*** GIVEN DATA ***

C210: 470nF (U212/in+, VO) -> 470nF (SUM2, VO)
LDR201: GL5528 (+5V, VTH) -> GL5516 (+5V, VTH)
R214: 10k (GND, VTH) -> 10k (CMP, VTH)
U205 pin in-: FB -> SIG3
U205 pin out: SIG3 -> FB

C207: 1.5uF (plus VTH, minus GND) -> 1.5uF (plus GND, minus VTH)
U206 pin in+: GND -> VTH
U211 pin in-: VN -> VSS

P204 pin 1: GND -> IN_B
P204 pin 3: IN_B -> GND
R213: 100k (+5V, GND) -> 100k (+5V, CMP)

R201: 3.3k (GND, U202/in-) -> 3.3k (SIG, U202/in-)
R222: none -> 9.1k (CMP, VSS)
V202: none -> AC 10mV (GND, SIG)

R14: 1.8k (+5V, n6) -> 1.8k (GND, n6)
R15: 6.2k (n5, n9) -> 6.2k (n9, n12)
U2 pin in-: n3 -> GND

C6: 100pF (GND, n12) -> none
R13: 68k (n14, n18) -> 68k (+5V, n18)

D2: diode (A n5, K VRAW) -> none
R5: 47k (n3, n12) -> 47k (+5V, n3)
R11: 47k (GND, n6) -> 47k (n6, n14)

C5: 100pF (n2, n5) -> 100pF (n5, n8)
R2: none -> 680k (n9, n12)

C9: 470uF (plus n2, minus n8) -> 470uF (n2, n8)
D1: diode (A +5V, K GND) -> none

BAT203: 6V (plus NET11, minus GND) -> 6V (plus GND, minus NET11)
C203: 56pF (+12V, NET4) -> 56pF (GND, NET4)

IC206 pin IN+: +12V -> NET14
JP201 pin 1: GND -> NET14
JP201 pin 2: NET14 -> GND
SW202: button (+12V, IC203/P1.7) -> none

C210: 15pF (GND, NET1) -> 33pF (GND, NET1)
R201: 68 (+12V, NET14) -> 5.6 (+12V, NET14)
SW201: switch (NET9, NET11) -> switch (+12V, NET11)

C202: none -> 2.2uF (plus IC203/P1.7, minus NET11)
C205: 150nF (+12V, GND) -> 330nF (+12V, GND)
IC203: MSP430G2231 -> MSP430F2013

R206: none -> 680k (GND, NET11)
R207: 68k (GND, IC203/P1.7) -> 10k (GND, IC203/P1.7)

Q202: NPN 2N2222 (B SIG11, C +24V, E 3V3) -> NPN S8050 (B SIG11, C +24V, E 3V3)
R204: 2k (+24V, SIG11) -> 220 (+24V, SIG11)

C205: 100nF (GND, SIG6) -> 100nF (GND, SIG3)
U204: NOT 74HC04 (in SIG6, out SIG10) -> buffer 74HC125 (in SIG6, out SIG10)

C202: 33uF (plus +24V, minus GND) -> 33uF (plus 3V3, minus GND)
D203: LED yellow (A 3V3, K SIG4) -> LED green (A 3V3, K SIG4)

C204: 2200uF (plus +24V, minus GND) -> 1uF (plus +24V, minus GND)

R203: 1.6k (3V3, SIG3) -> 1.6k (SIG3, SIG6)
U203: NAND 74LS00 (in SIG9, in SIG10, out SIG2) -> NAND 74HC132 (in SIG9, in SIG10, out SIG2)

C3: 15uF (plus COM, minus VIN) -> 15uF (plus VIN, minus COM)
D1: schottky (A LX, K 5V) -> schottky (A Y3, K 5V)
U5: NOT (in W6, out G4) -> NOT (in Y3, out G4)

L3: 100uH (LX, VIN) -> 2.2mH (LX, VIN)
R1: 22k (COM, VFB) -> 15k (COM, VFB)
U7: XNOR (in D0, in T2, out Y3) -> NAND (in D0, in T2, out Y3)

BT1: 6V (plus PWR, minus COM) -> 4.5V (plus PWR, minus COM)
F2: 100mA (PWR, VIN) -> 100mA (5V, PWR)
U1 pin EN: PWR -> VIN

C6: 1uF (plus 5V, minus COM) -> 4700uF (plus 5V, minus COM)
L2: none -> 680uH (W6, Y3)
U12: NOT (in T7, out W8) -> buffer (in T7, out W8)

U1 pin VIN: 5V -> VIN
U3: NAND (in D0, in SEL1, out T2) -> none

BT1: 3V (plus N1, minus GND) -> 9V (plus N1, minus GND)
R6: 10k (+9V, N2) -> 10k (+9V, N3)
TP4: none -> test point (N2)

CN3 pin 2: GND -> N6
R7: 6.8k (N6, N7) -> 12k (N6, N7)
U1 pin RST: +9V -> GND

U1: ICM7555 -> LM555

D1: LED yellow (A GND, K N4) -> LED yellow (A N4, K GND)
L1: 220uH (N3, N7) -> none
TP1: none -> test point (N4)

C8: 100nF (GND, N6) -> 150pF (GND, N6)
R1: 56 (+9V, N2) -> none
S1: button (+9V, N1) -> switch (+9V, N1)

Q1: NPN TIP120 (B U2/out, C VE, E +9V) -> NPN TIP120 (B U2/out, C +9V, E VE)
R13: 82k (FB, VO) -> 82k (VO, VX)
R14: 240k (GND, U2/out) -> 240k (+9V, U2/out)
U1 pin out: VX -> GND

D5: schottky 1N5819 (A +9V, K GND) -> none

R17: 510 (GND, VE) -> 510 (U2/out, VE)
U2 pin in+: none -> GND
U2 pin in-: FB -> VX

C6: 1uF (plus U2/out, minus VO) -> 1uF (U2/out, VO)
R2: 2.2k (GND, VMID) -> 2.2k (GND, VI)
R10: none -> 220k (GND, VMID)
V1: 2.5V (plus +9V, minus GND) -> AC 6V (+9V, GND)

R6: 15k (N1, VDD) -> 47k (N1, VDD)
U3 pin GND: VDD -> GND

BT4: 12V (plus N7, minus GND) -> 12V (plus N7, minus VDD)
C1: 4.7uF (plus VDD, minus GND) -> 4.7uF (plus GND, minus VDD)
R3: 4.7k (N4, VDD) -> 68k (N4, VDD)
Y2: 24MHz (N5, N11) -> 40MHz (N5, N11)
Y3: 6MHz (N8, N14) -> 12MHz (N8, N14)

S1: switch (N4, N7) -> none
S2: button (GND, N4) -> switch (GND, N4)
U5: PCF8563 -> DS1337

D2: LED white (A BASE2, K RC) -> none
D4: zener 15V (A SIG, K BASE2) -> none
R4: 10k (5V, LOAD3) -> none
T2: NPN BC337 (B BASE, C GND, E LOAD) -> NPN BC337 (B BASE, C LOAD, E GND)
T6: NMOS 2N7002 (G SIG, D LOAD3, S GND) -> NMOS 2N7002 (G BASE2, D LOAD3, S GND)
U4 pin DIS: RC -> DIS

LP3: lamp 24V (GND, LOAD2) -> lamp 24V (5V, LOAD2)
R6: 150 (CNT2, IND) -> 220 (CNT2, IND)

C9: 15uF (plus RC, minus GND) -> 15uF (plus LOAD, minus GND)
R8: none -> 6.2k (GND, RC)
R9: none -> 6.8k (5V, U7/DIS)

*** End of GIVEN DATA ***

HOW TO COMPLETE THIS TASK -
Write down again the exact lines running from the beginning of the data to the line containing "P204 pin 1: GND -> IN_B", with both ends included.

TASK RESPONSE -
C210: 470nF (U212/in+, VO) -> 470nF (SUM2, VO)
LDR201: GL5528 (+5V, VTH) -> GL5516 (+5V, VTH)
R214: 10k (GND, VTH) -> 10k (CMP, VTH)
U205 pin in-: FB -> SIG3
U205 pin out: SIG3 -> FB

C207: 1.5uF (plus VTH, minus GND) -> 1.5uF (plus GND, minus VTH)
U206 pin in+: GND -> VTH
U211 pin in-: VN -> VSS

P204 pin 1: GND -> IN_B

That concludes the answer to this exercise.